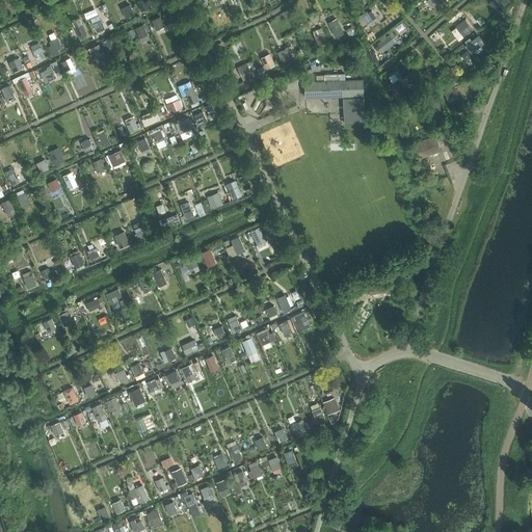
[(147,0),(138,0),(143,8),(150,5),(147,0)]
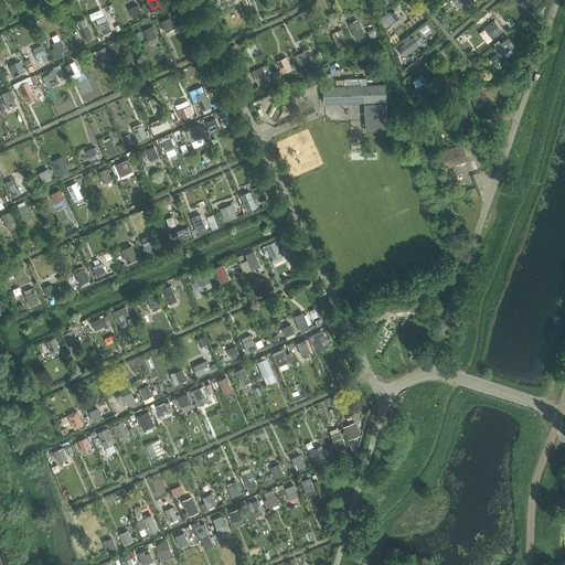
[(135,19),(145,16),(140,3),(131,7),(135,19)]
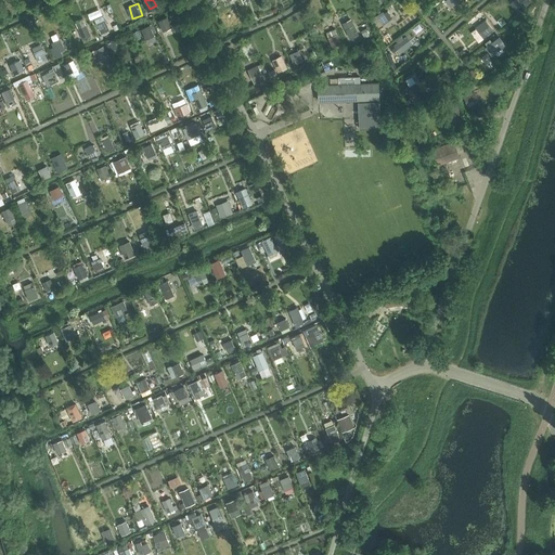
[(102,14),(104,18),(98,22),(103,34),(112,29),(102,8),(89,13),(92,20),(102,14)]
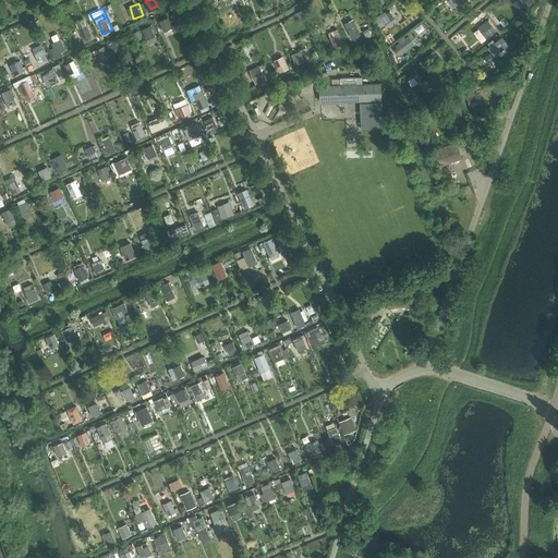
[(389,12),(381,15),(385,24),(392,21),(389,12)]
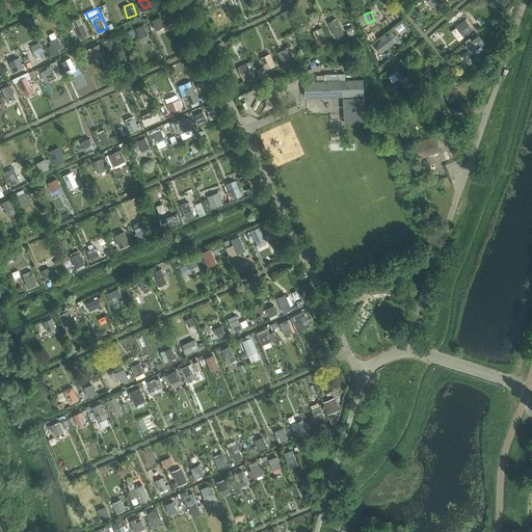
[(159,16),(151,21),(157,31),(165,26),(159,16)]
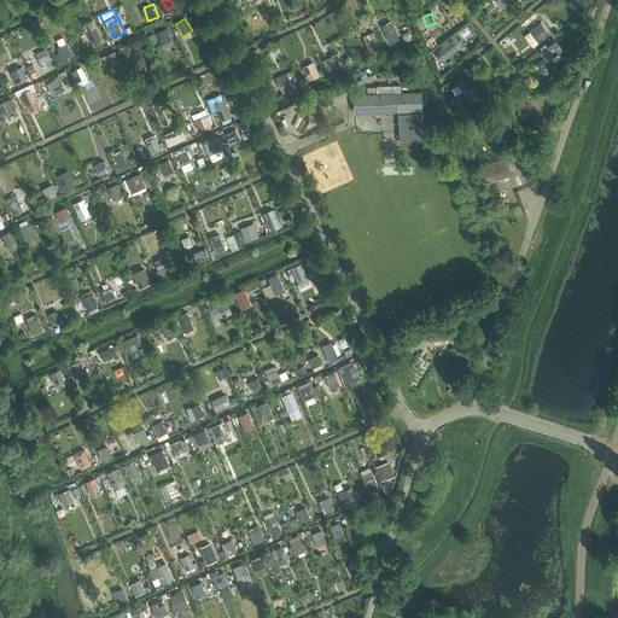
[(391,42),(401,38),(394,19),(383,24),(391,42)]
********
To-do item:
Repeat every record above exactly. Omit the pictures.

Answer box:
[(147,0),(138,0),(143,8),(150,5),(147,0)]
[(135,19),(145,16),(140,3),(131,7),(135,19)]
[(102,14),(104,18),(98,22),(103,34),(112,29),(102,8),(89,13),(92,20),(102,14)]
[(389,12),(381,15),(385,24),(392,21),(389,12)]
[(159,16),(151,21),(157,31),(165,26),(159,16)]
[(391,42),(401,38),(394,19),(383,24),(391,42)]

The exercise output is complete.